-- Instructions to follow --
Track down each line below containing the string "turned" and copy it.

-- Shape position updates --
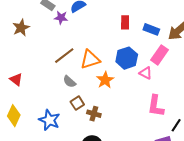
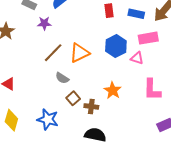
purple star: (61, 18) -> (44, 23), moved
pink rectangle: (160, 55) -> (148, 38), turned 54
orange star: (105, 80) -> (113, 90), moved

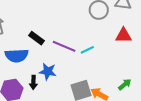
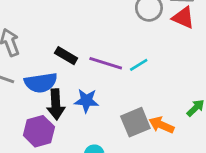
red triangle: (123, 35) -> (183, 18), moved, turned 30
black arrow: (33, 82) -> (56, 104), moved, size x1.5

--

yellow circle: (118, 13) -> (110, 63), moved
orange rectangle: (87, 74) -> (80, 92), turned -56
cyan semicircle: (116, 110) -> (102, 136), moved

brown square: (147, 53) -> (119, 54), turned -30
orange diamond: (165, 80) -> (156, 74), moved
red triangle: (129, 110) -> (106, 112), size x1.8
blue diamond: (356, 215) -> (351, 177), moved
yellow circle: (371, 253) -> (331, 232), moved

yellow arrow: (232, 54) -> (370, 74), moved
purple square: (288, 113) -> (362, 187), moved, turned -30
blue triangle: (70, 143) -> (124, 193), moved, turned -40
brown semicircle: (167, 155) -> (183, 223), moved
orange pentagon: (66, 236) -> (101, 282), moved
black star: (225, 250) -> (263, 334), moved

* * *

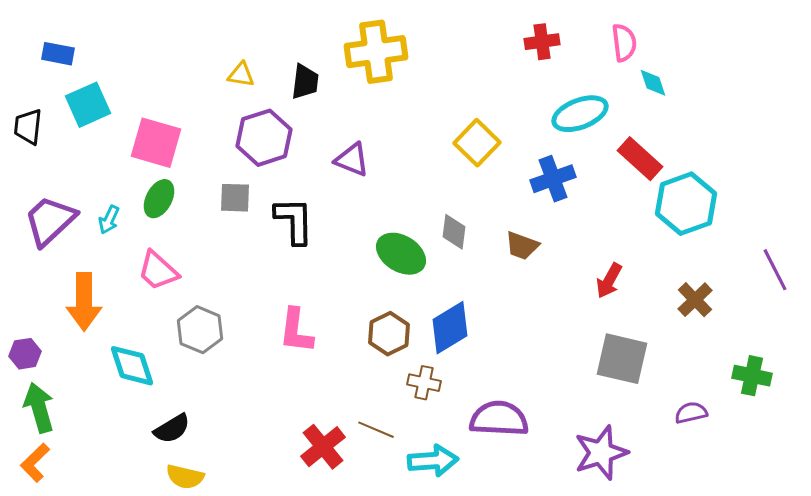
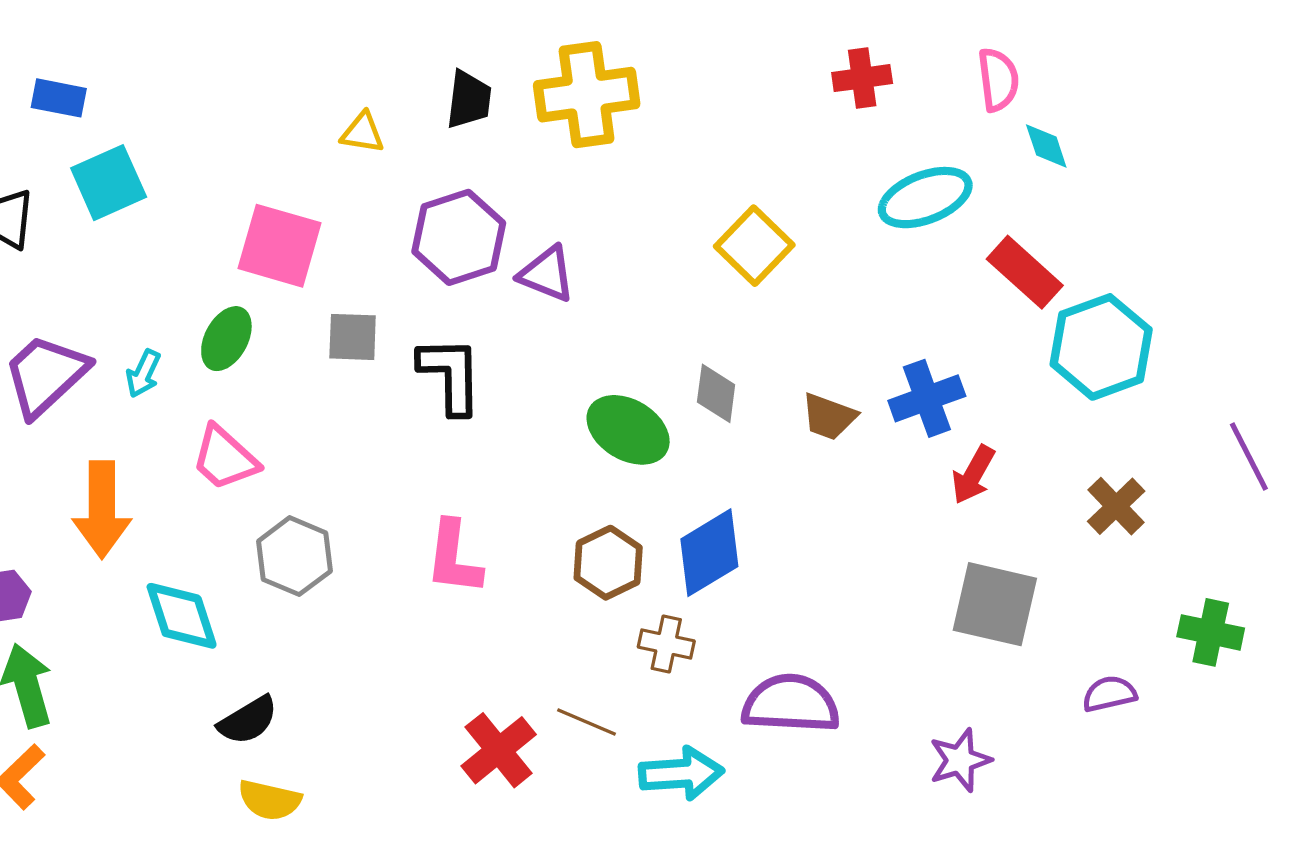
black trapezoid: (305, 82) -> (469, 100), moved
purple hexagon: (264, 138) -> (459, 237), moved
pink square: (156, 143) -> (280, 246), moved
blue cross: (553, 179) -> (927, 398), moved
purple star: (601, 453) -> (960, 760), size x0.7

-- Answer section --
pink rectangle: (160, 55) -> (148, 38), turned 54
red triangle: (123, 35) -> (183, 18), moved, turned 30
orange rectangle: (87, 74) -> (80, 92), turned -56
brown square: (147, 53) -> (119, 54), turned -30
purple square: (288, 113) -> (362, 187), moved, turned -30
blue triangle: (70, 143) -> (124, 193), moved, turned -40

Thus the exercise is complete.